> **Task instructions**
A single number is the answer here: the count of lines in the data below that include the word "plate".

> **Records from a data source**
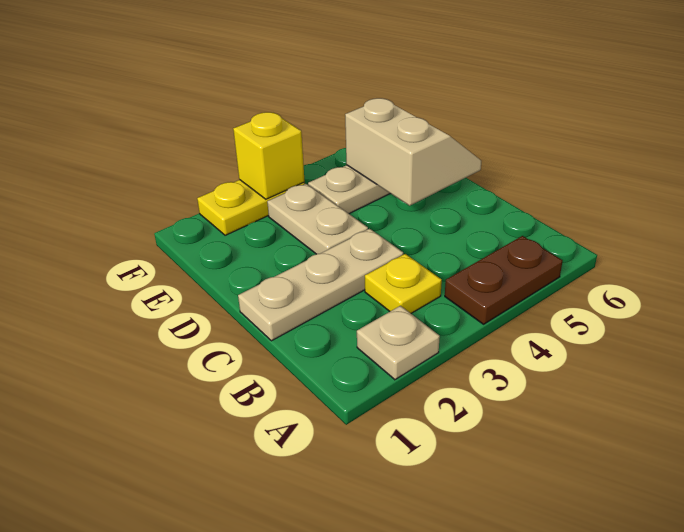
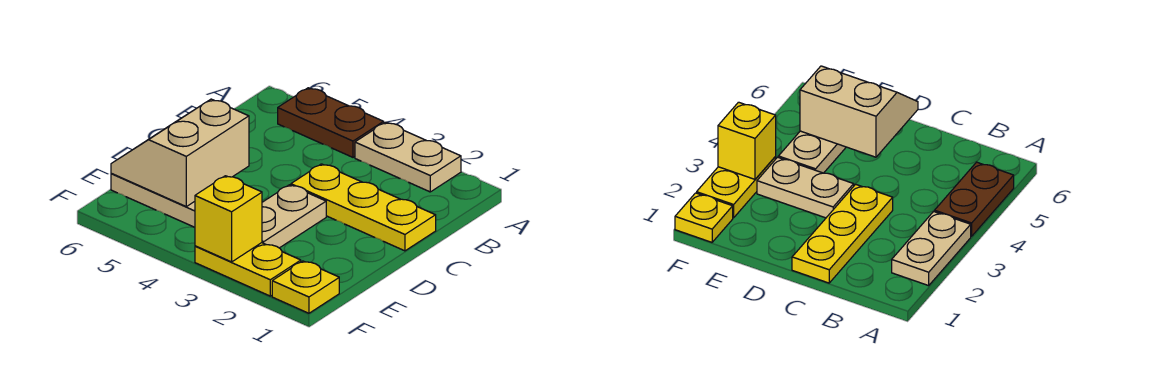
tan 1x1 plate [357,306,440,380] -> tan 1x2 plate [355,122,461,192]
yellow 1x1 plate [365,254,442,313] -> yellow 1x1 plate moved to [272,261,339,313]
tan 1x3 plate [238,229,403,341] -> yellow 1x3 plate [291,164,436,251]

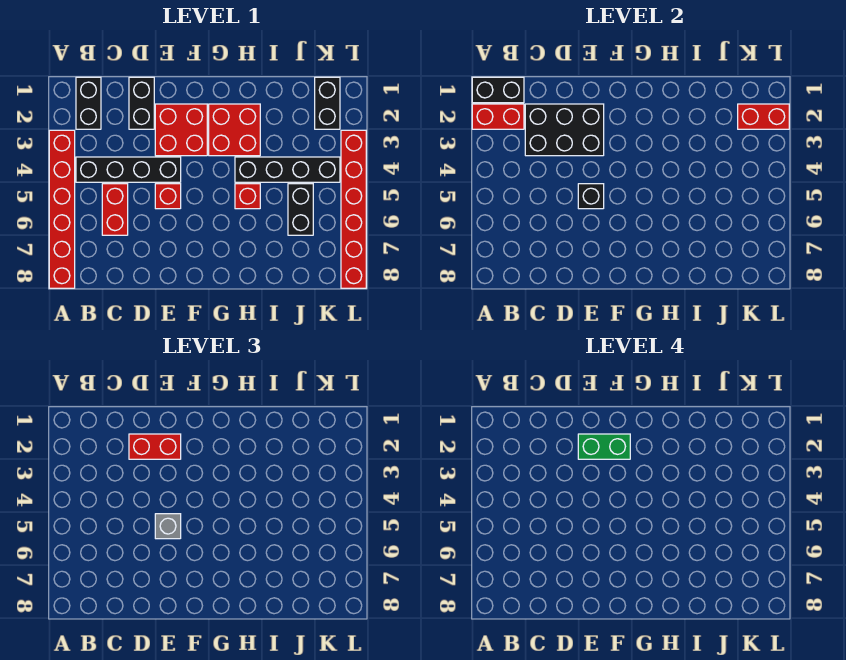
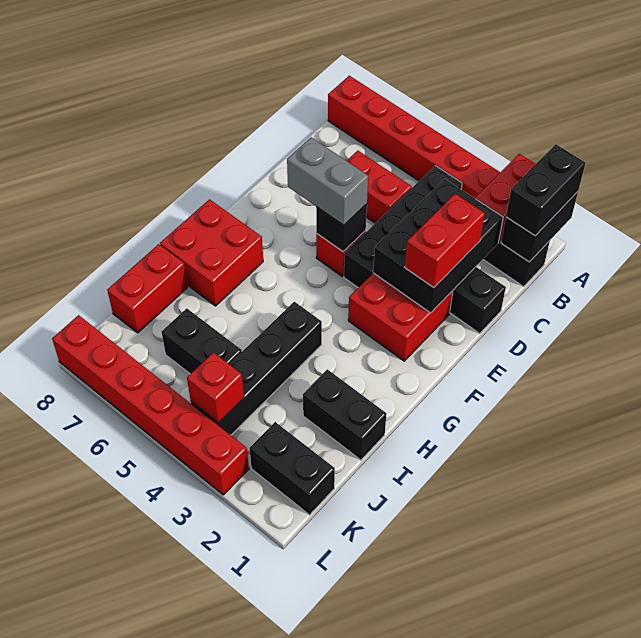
none -> black 1x2 brick [506,144,586,236]
green 1x2 brick [578,434,630,459] -> none
grey 1x1 brick [155,514,181,539] -> grey 1x2 brick [287,138,368,225]
red 2x2 brick [209,104,260,156] -> red 2x2 brick moved to [160,199,263,306]
red 1x1 brick [235,184,260,209] -> red 1x1 brick moved to [187,352,244,423]
none -> black 1x2 brick [303,369,386,460]
red 1x2 brick [738,104,789,129] -> red 1x2 brick moved to [107,244,188,333]

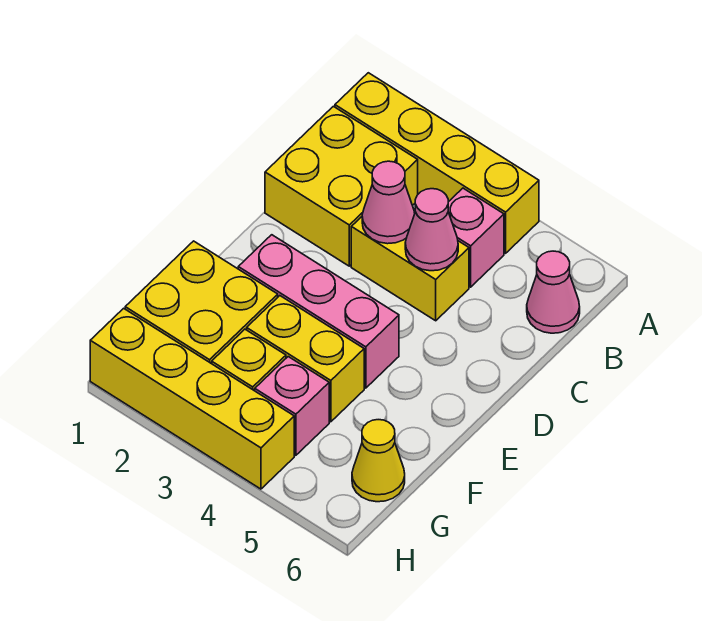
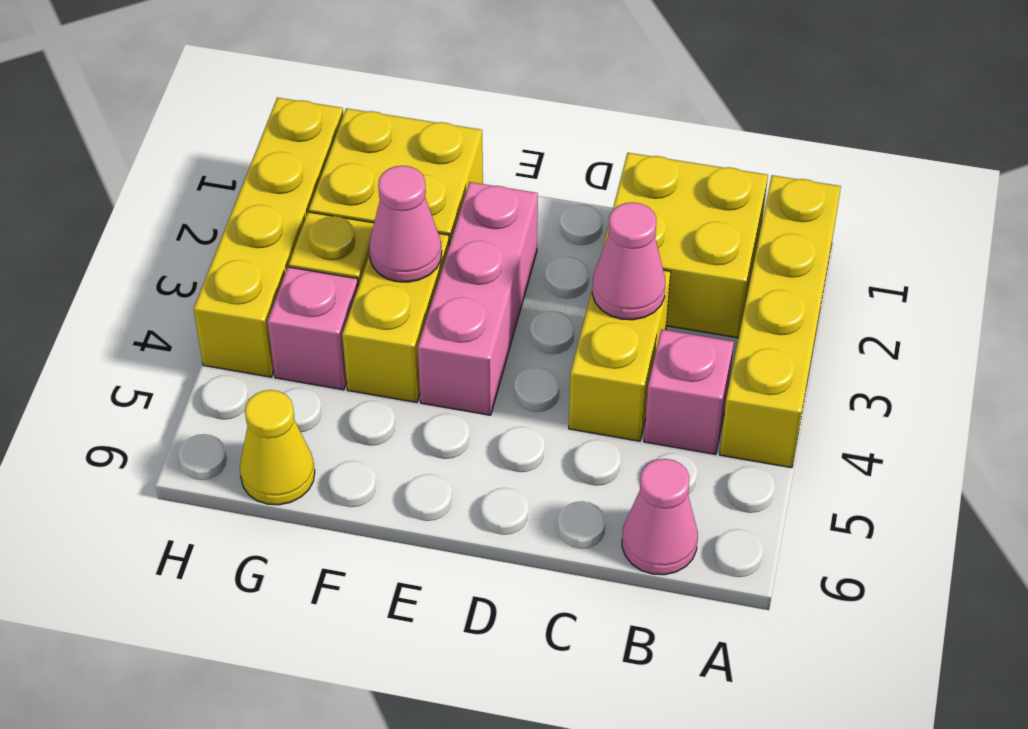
pink 1x1 cone [405,189,458,271] -> pink 1x1 cone moved to [369,166,442,282]

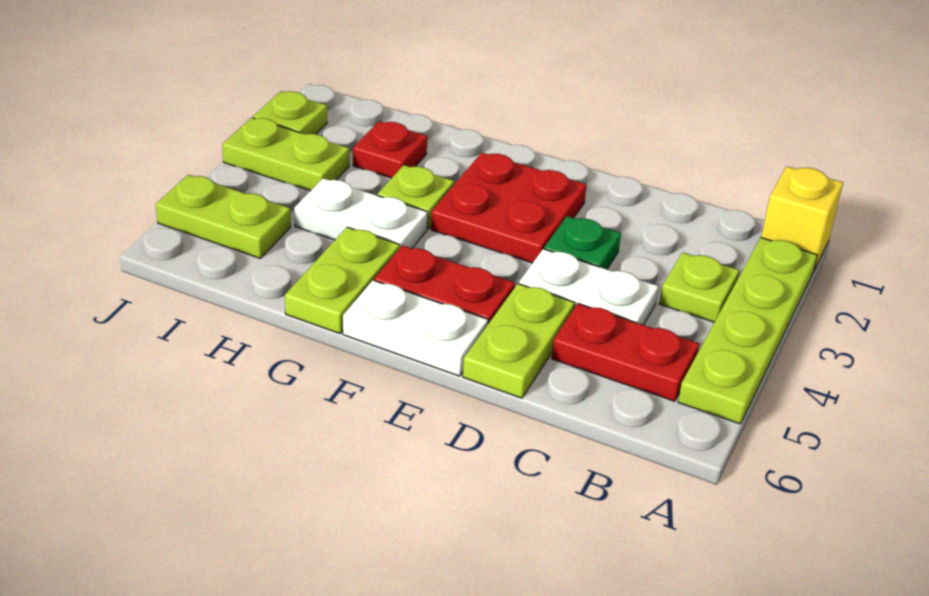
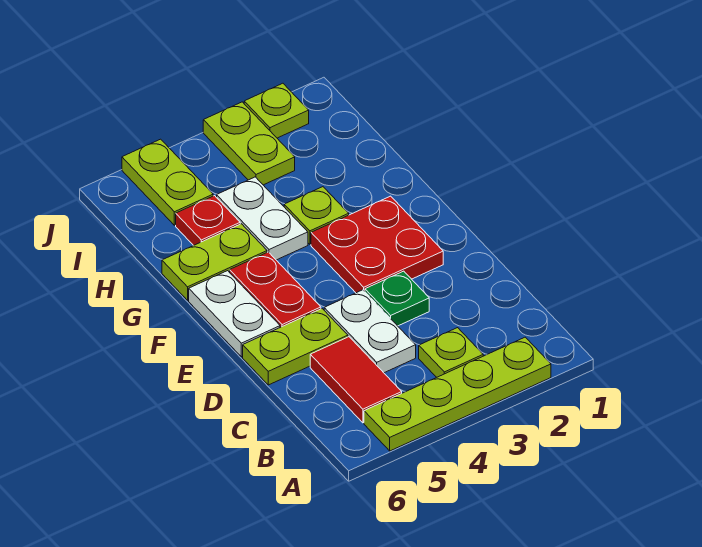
yellow 1x1 brick [761,166,843,270] -> none
red 1x2 plate [552,304,699,401] -> red 1x2 tile [310,337,402,423]
red 1x1 plate [353,121,427,178] -> red 1x1 plate moved to [176,196,240,246]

> **Expected answer**
5